Written task ▸ Repeat exactly the lines of the material below that run from the "brown banana: [203,120,269,174]" line to the "white clock: [436,292,501,401]" line, including both, and do not carry over any pictures.
'''
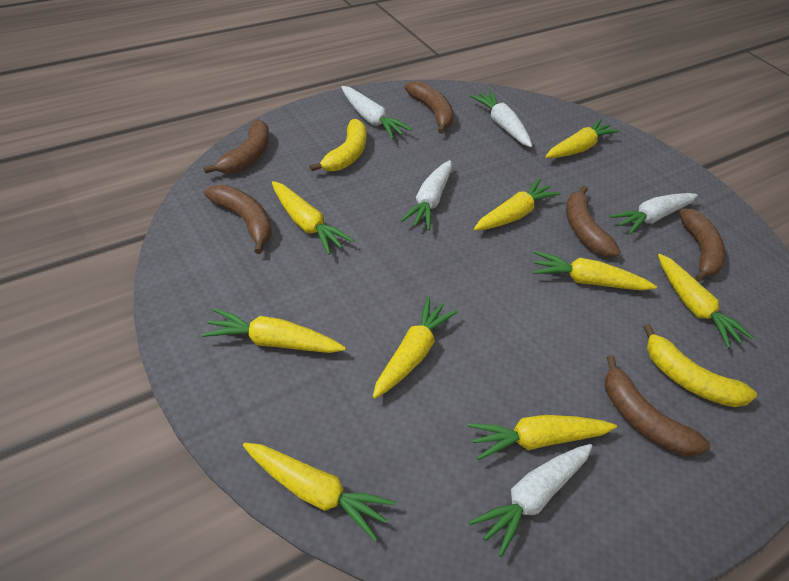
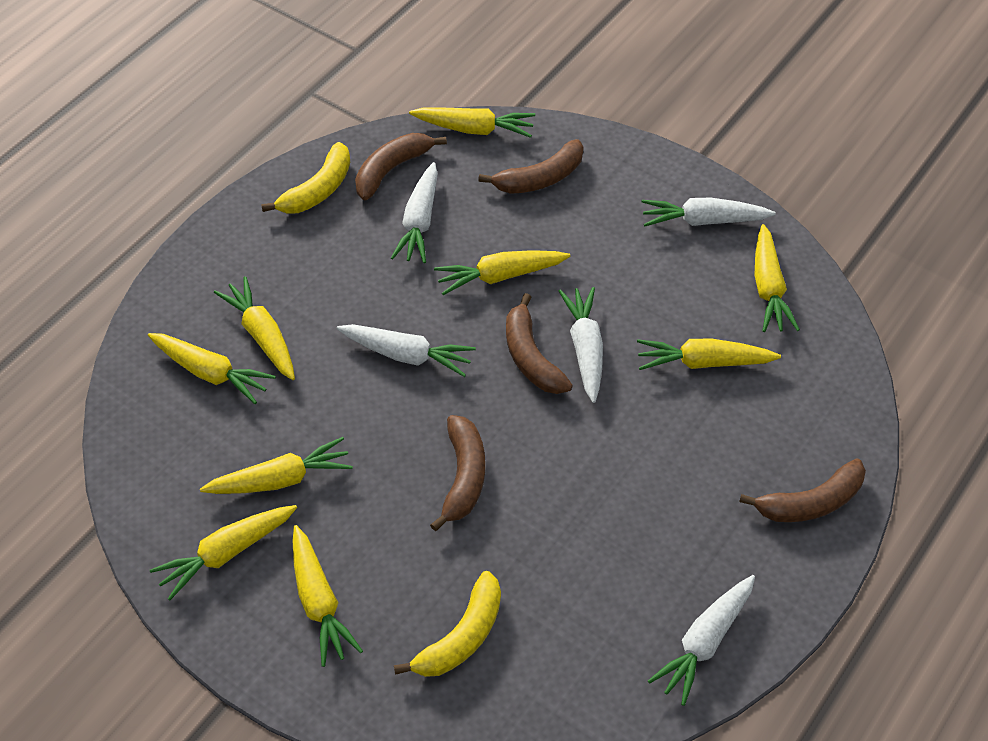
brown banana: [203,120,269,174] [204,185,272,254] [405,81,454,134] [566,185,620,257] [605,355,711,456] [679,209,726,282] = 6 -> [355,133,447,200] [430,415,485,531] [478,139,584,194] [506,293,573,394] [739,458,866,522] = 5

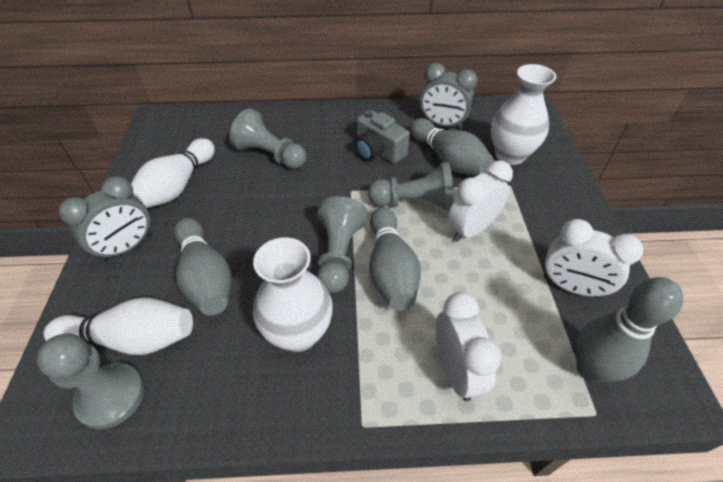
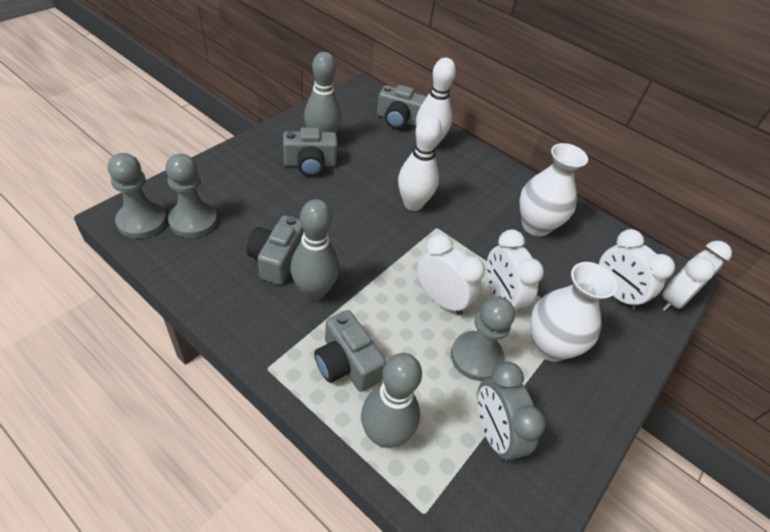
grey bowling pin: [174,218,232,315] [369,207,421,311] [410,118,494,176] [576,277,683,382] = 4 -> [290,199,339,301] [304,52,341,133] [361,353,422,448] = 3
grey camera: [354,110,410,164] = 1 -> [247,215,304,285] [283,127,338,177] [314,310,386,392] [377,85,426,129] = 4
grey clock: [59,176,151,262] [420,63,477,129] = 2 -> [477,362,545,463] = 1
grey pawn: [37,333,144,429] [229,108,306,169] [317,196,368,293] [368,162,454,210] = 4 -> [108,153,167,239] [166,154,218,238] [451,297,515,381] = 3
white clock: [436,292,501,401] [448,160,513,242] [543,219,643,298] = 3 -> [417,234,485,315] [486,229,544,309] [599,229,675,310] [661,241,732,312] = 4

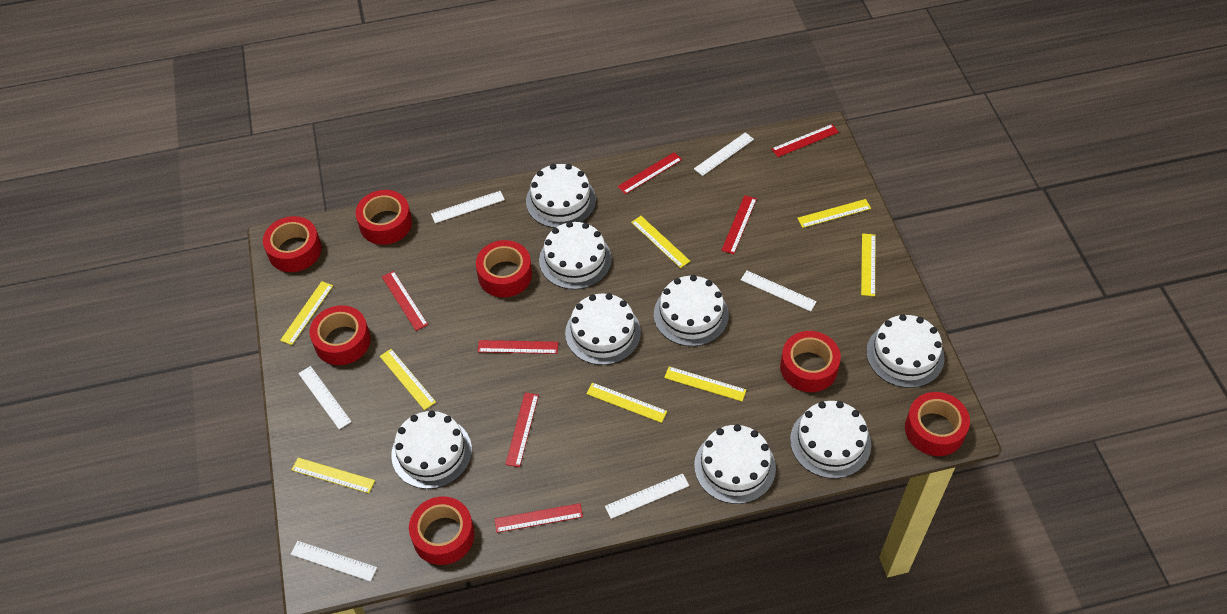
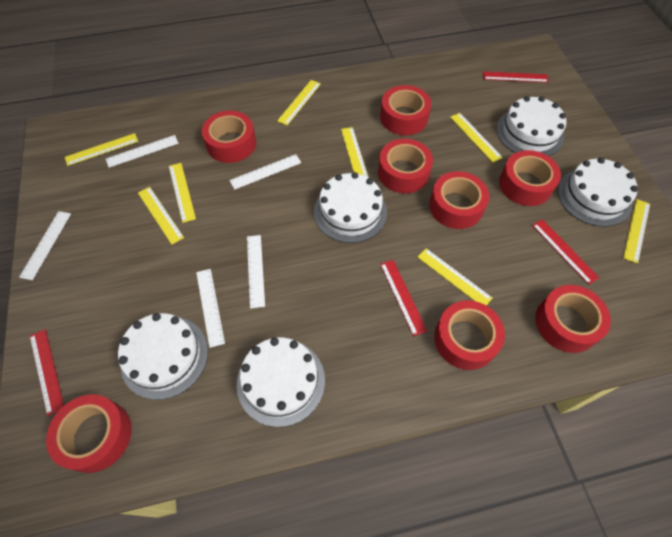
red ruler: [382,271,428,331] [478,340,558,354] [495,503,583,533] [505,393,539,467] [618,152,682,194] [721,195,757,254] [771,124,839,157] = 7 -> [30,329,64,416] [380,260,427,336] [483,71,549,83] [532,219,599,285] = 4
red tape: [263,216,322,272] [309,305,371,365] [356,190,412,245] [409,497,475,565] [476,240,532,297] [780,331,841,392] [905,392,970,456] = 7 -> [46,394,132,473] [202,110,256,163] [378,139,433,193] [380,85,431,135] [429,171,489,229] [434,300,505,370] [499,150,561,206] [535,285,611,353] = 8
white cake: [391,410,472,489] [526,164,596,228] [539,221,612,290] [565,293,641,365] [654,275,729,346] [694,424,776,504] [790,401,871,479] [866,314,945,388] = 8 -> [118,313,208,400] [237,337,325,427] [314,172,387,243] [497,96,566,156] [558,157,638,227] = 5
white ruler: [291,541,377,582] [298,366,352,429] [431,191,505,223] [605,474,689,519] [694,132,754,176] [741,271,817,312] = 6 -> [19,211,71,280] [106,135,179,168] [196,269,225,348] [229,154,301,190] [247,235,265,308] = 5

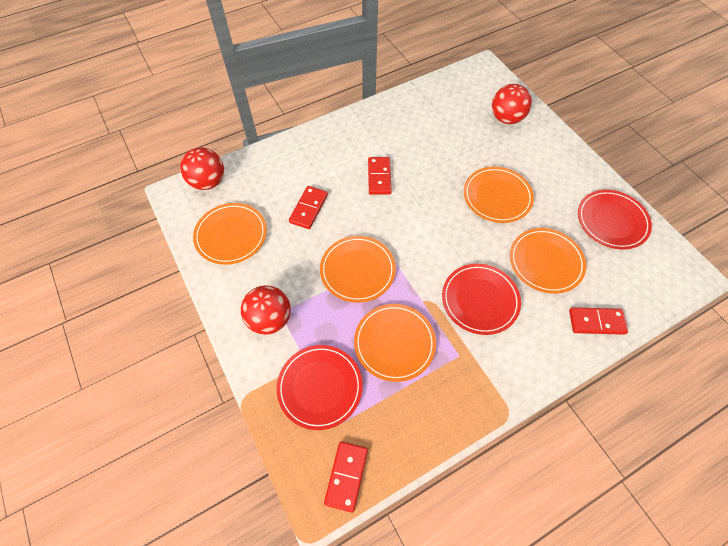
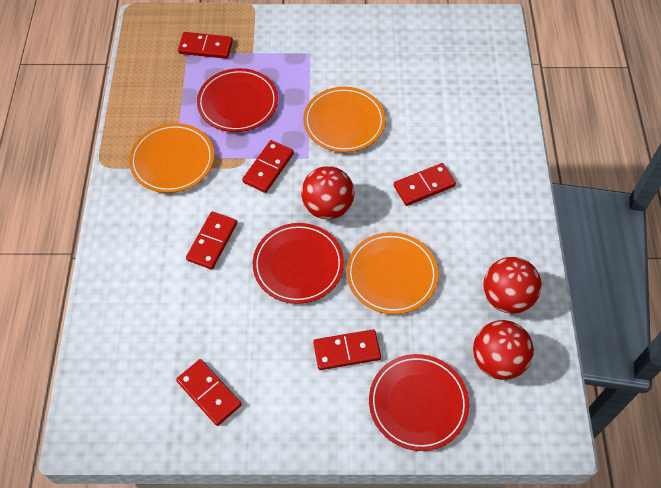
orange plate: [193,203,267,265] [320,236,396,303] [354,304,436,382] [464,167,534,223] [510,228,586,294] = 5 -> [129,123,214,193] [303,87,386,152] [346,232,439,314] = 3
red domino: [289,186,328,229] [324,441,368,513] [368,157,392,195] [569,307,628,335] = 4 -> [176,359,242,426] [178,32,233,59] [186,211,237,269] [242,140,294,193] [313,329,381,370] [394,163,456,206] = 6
'''
'''
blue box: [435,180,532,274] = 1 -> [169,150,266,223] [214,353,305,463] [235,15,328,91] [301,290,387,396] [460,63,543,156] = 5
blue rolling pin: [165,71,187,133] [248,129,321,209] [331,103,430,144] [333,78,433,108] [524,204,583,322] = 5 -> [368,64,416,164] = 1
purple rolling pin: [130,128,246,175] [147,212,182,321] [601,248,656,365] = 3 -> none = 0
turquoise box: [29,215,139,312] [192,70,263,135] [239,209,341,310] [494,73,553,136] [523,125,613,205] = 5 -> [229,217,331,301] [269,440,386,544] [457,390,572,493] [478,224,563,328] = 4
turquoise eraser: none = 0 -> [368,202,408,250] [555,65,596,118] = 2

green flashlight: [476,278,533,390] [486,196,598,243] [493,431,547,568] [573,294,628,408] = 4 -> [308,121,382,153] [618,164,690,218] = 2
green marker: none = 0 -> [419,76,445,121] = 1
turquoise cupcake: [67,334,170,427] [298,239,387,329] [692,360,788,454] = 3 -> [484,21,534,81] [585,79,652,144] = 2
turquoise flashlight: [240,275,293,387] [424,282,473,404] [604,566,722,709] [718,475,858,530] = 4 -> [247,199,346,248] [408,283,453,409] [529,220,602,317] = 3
'''
Output for this exercise ▸
brown banana: [203,120,269,174] [204,185,272,254] [405,81,454,134] [566,185,620,257] [605,355,711,456] [679,209,726,282] = 6 -> [355,133,447,200] [430,415,485,531] [478,139,584,194] [506,293,573,394] [739,458,866,522] = 5

grey bowling pin: [174,218,232,315] [369,207,421,311] [410,118,494,176] [576,277,683,382] = 4 -> [290,199,339,301] [304,52,341,133] [361,353,422,448] = 3
grey camera: [354,110,410,164] = 1 -> [247,215,304,285] [283,127,338,177] [314,310,386,392] [377,85,426,129] = 4
grey clock: [59,176,151,262] [420,63,477,129] = 2 -> [477,362,545,463] = 1
grey pawn: [37,333,144,429] [229,108,306,169] [317,196,368,293] [368,162,454,210] = 4 -> [108,153,167,239] [166,154,218,238] [451,297,515,381] = 3
white clock: [436,292,501,401] [448,160,513,242] [543,219,643,298] = 3 -> [417,234,485,315] [486,229,544,309] [599,229,675,310] [661,241,732,312] = 4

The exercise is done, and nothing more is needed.